▶ Task goal: Would you repeat exactly the part of the listing below that runs from the line containing "C106: 1.5nF (N_5, N_6) -> 1.5nF (COM, N_6)" down to the line containing "IC103 pin V-: none -> COM", inclusive, and nothing else?

▶ Records shown:
....
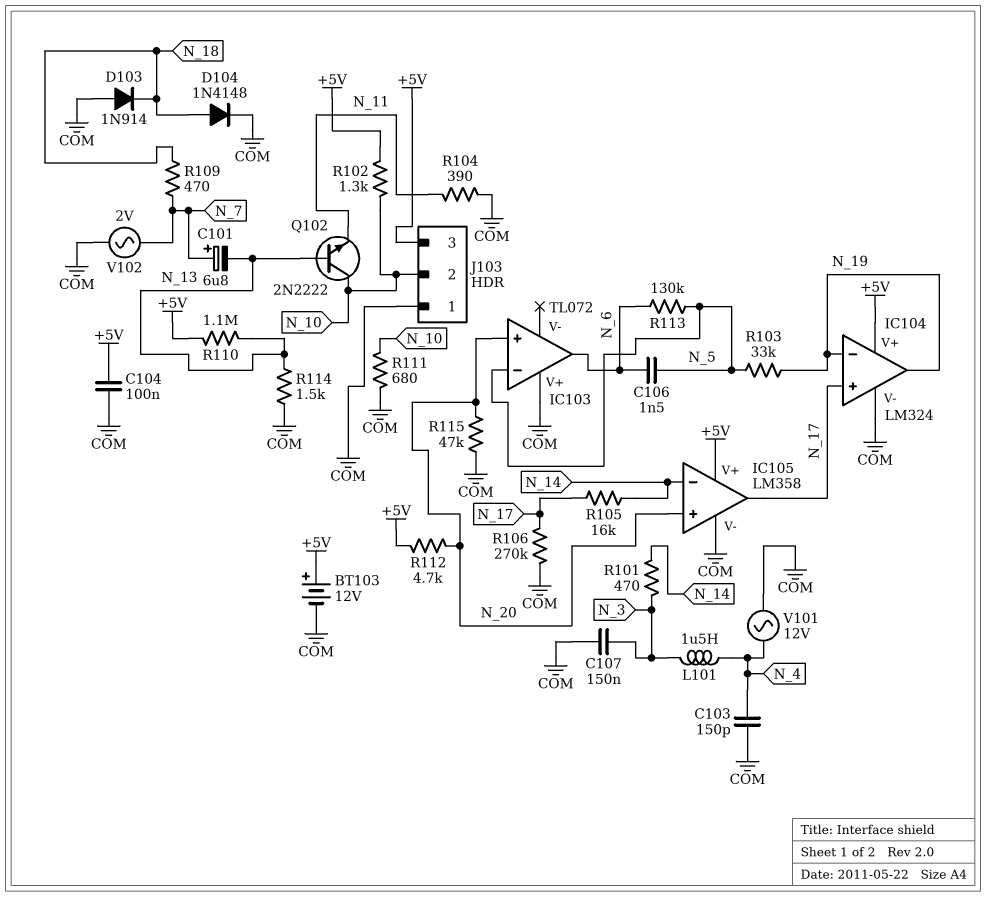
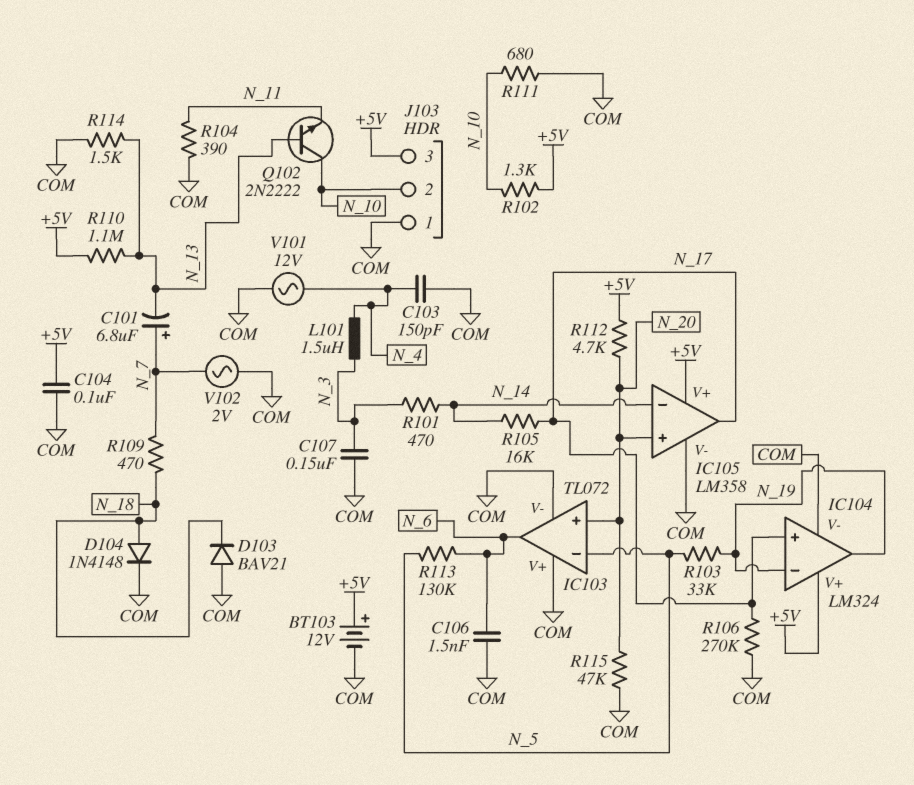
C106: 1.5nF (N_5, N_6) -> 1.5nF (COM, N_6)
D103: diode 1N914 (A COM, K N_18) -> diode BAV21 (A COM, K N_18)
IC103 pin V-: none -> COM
....
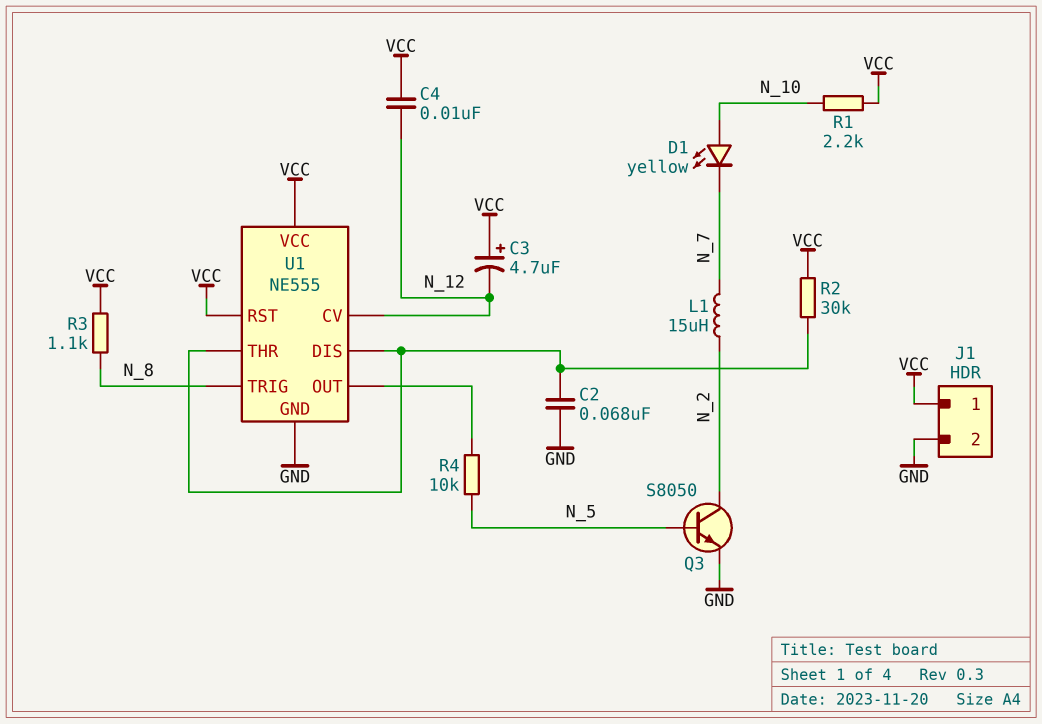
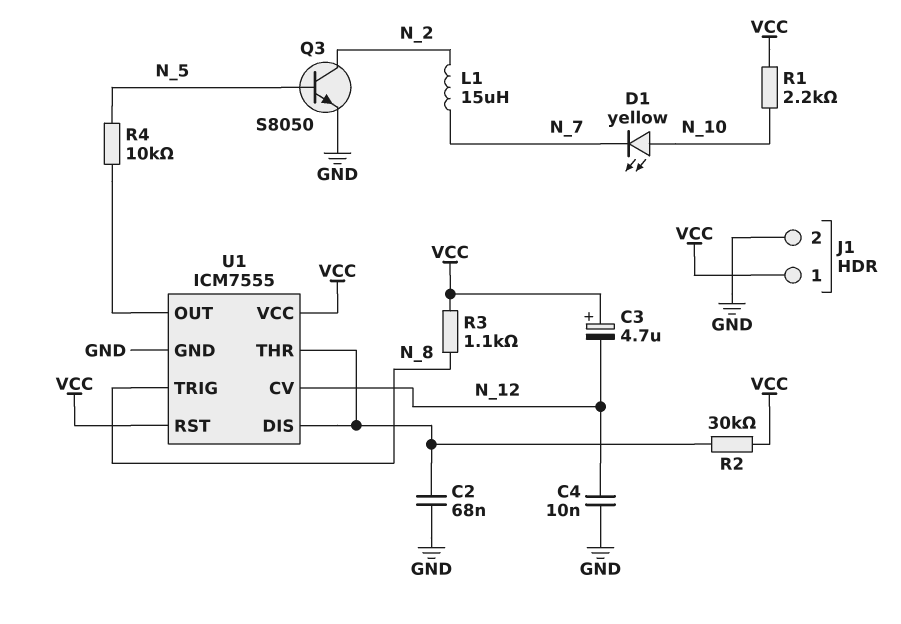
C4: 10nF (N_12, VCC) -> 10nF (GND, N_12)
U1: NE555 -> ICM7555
....
▶ Result for this exercise:
C106: 1.5nF (N_5, N_6) -> 1.5nF (COM, N_6)
D103: diode 1N914 (A COM, K N_18) -> diode BAV21 (A COM, K N_18)
IC103 pin V-: none -> COM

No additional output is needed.